— Begin —

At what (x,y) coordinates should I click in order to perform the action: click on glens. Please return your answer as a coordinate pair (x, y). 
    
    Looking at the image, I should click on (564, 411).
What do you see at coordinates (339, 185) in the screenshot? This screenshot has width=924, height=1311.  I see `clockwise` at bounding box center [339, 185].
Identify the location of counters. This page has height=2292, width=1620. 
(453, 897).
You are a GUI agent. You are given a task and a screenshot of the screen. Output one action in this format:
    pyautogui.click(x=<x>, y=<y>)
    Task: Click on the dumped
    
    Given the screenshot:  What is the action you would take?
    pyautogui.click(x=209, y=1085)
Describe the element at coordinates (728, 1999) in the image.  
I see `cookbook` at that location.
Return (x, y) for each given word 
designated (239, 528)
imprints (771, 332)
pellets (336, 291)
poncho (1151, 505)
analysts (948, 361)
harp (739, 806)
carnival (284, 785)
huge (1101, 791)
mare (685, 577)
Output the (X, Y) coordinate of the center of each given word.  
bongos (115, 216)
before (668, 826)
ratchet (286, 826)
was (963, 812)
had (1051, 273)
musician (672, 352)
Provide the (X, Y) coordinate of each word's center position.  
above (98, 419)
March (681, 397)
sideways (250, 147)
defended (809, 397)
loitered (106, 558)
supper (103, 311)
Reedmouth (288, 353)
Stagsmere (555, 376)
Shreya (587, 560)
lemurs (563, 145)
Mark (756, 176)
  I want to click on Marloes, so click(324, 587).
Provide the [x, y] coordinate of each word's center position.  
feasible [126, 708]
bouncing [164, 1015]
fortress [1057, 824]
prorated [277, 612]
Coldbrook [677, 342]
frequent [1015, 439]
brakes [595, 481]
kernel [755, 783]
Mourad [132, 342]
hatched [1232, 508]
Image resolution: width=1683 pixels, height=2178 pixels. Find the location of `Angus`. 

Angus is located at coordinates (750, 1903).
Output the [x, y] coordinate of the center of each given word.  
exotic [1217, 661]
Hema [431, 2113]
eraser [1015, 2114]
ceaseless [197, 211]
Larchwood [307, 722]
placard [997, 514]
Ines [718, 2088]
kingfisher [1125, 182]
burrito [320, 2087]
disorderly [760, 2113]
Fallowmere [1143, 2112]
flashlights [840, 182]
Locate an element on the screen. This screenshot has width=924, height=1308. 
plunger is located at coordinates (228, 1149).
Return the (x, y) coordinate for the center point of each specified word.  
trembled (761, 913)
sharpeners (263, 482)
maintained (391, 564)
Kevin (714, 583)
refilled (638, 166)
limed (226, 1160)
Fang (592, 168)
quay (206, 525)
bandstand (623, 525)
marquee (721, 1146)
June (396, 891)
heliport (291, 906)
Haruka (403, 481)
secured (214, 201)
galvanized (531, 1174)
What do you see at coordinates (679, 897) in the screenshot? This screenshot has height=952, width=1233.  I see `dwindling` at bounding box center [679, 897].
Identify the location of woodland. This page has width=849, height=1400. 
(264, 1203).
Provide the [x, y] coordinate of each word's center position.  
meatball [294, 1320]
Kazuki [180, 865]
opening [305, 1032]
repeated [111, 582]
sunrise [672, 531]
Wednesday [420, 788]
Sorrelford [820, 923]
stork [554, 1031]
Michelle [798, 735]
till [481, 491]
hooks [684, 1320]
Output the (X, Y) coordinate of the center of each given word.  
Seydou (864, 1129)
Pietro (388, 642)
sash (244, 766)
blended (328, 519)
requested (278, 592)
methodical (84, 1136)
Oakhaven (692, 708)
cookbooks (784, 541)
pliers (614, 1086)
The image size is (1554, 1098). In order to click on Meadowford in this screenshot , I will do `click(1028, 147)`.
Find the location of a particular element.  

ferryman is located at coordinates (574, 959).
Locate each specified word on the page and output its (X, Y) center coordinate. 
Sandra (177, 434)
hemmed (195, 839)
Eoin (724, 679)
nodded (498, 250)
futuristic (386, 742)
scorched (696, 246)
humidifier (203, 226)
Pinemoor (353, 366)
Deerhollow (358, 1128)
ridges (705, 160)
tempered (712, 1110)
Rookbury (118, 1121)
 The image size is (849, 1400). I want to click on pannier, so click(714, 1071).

— End —

## Exercise prompt
Rescale the coordinates in the records between the line holding "Fang (592, 168)" and the line holding "galvanized (531, 1174)", inclusive. Rewrite each of those lines in full, with its word, and multiply every answer coordinate by 1.95, rounding to the nearest whole number with halves rounded up.

## Solution for this exercise
Fang (1154, 328)
quay (402, 1024)
bandstand (1215, 1024)
marquee (1406, 2235)
June (772, 1737)
heliport (567, 1767)
Haruka (786, 938)
secured (417, 392)
galvanized (1035, 2289)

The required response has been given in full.